= Aim of the exercise =
Output each record below exactly, leaving any picture out of the copy.

(Dataset items)
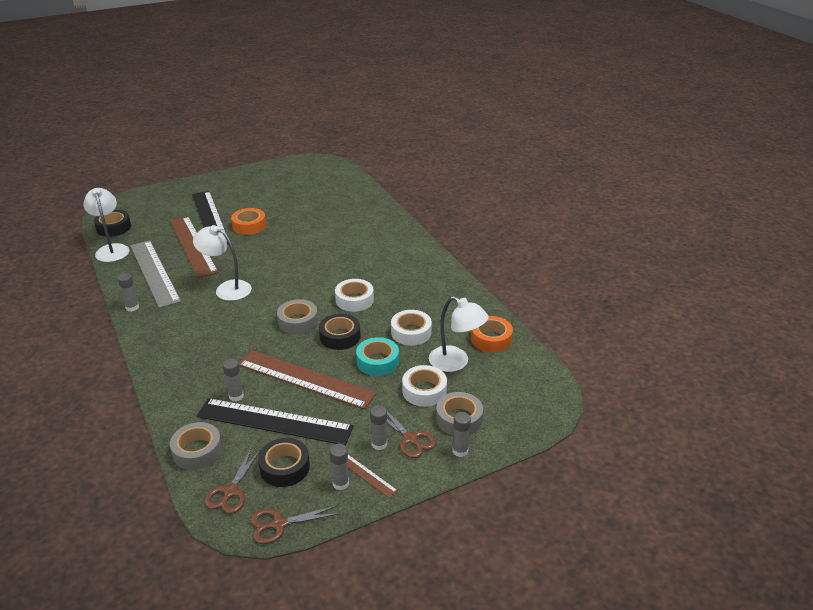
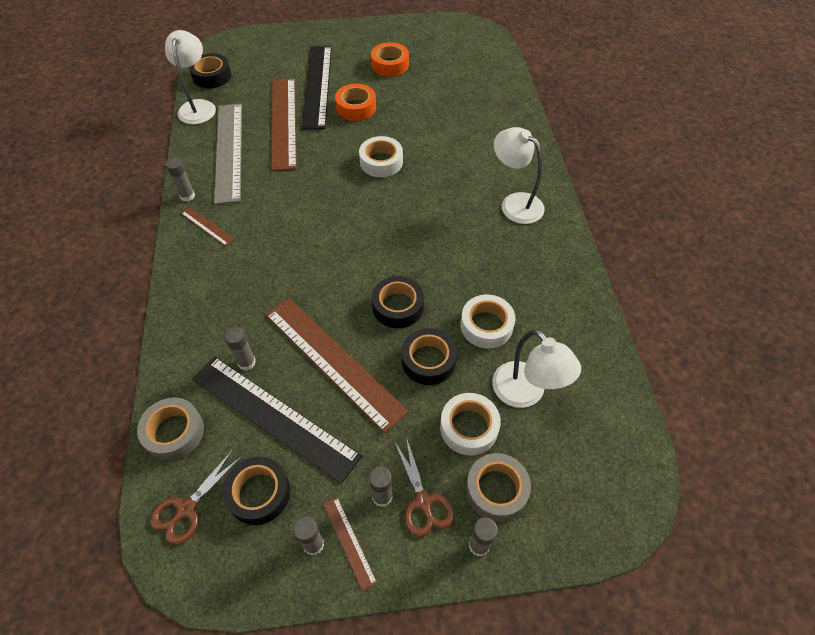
camera: 20 degrees right, 20 degrees up
(160, 322) = (207, 226): none -> brown ruler
(227, 288) = (297, 196): white lamp -> white lamp (515, 203)
(279, 524) = (219, 582): brown scissors -> none
(298, 321) = (357, 268): grey tape -> none
(354, 300) = (436, 253): white tape -> white tape (381, 162)
(377, 361) = (428, 360): turquoise tape -> black tape
(491, 339) = (585, 368): orange tape -> orange tape (390, 65)

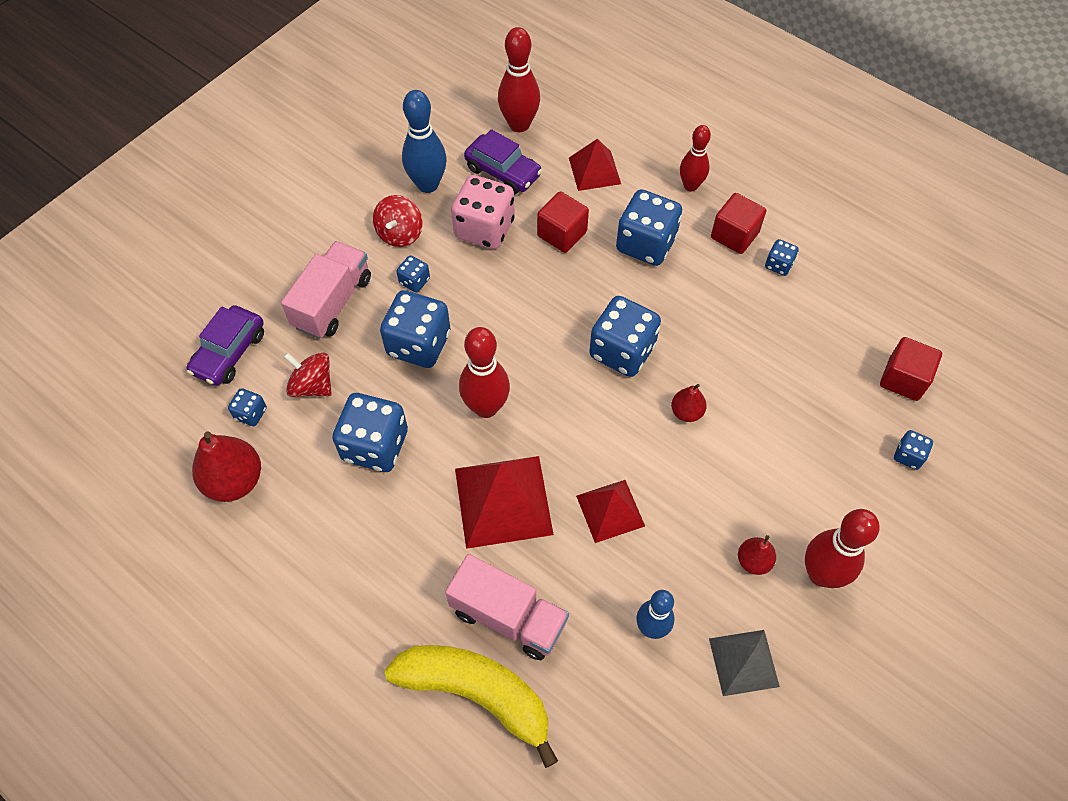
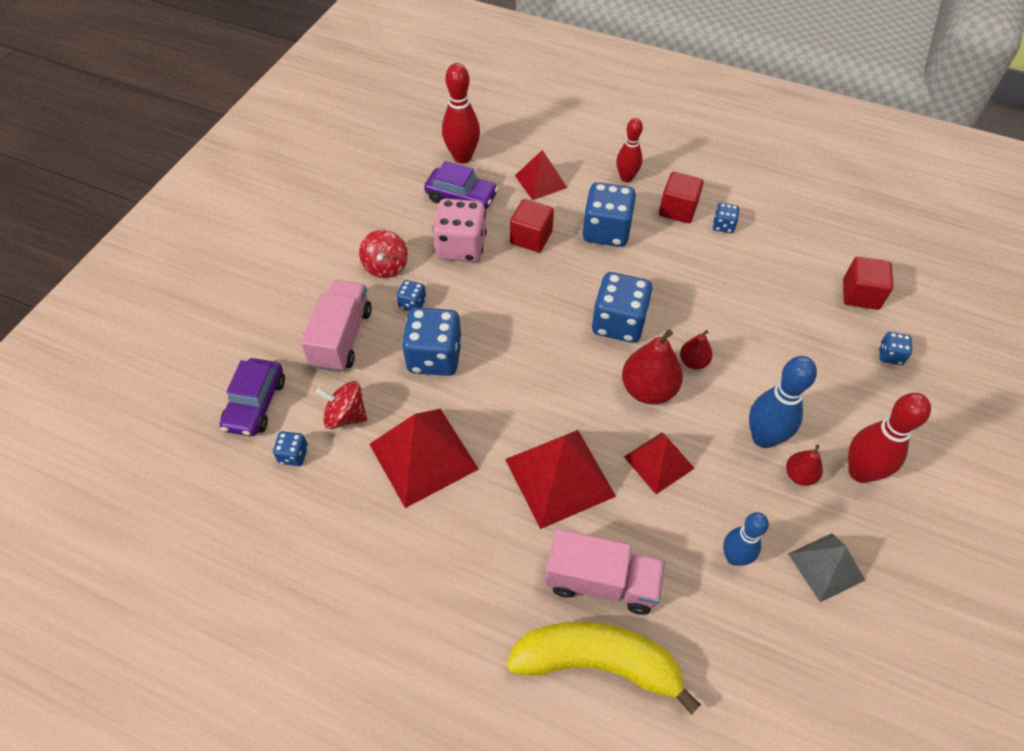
camera: 15 degrees left, 5 degrees down
(234, 481) = (296, 521): red pear -> red pear (648, 390)
(375, 446) = (423, 456): blue dice -> red pyramid
(428, 184) = (397, 220): blue bowling pin -> blue bowling pin (763, 437)
(486, 407) = (515, 398): red bowling pin -> none

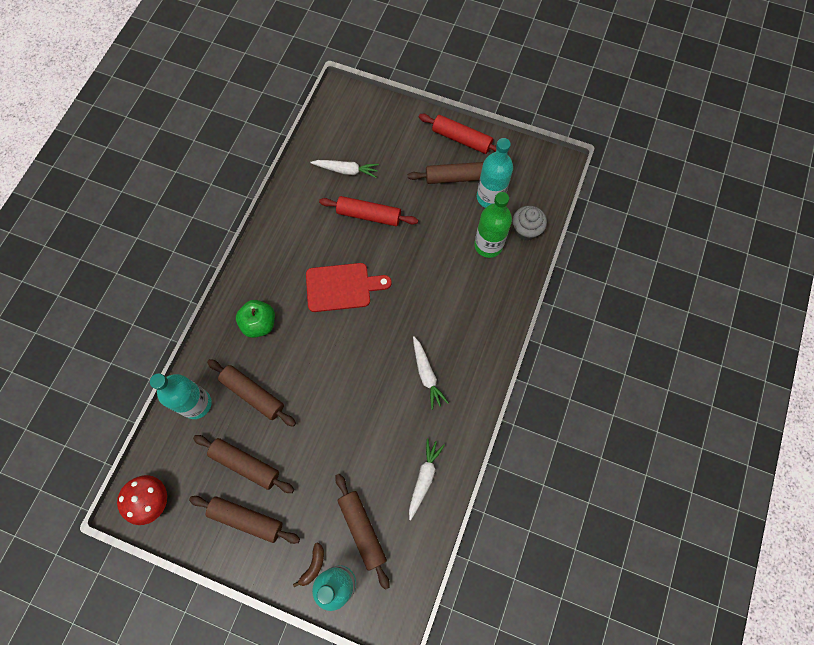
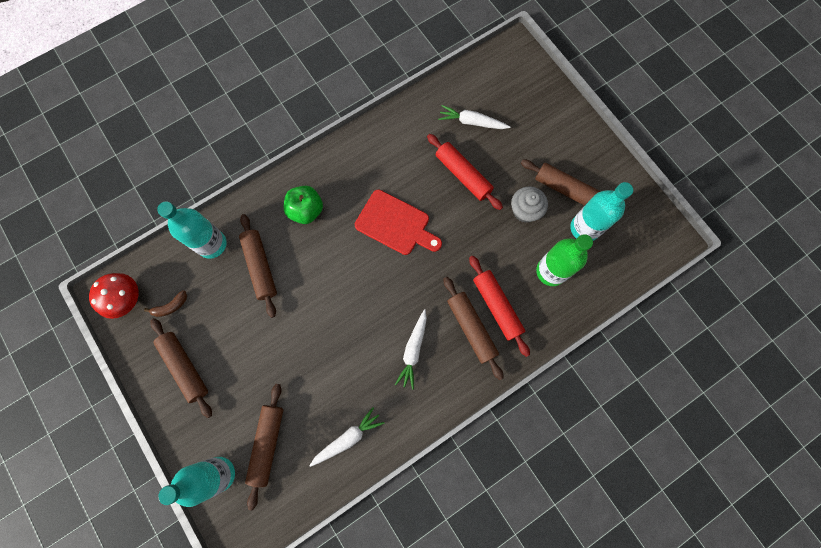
camera: 35 degrees right, 5 degrees up
(245, 464) = (215, 321): brown rolling pin -> brown rolling pin (471, 328)
(313, 566) = (209, 444): brown banana -> brown banana (171, 306)
(346, 170) = (472, 122): white carrot -> white carrot turned 150 degrees clockwise
(461, 139) = (596, 157): red rolling pin -> red rolling pin (497, 306)
(526, 230) = (596, 280): grey cupcake -> grey cupcake (525, 211)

= Answer for the task =
camera: 20 degrees right, 20 degrees up
(160, 322) = (207, 226): none -> brown ruler
(227, 288) = (297, 196): white lamp -> white lamp (515, 203)
(279, 524) = (219, 582): brown scissors -> none
(298, 321) = (357, 268): grey tape -> none
(354, 300) = (436, 253): white tape -> white tape (381, 162)
(377, 361) = (428, 360): turquoise tape -> black tape
(491, 339) = (585, 368): orange tape -> orange tape (390, 65)

camera: 15 degrees left, 5 degrees down
(234, 481) = (296, 521): red pear -> red pear (648, 390)
(375, 446) = (423, 456): blue dice -> red pyramid
(428, 184) = (397, 220): blue bowling pin -> blue bowling pin (763, 437)
(486, 407) = (515, 398): red bowling pin -> none

camera: 35 degrees right, 5 degrees up
(245, 464) = (215, 321): brown rolling pin -> brown rolling pin (471, 328)
(313, 566) = (209, 444): brown banana -> brown banana (171, 306)
(346, 170) = (472, 122): white carrot -> white carrot turned 150 degrees clockwise
(461, 139) = (596, 157): red rolling pin -> red rolling pin (497, 306)
(526, 230) = (596, 280): grey cupcake -> grey cupcake (525, 211)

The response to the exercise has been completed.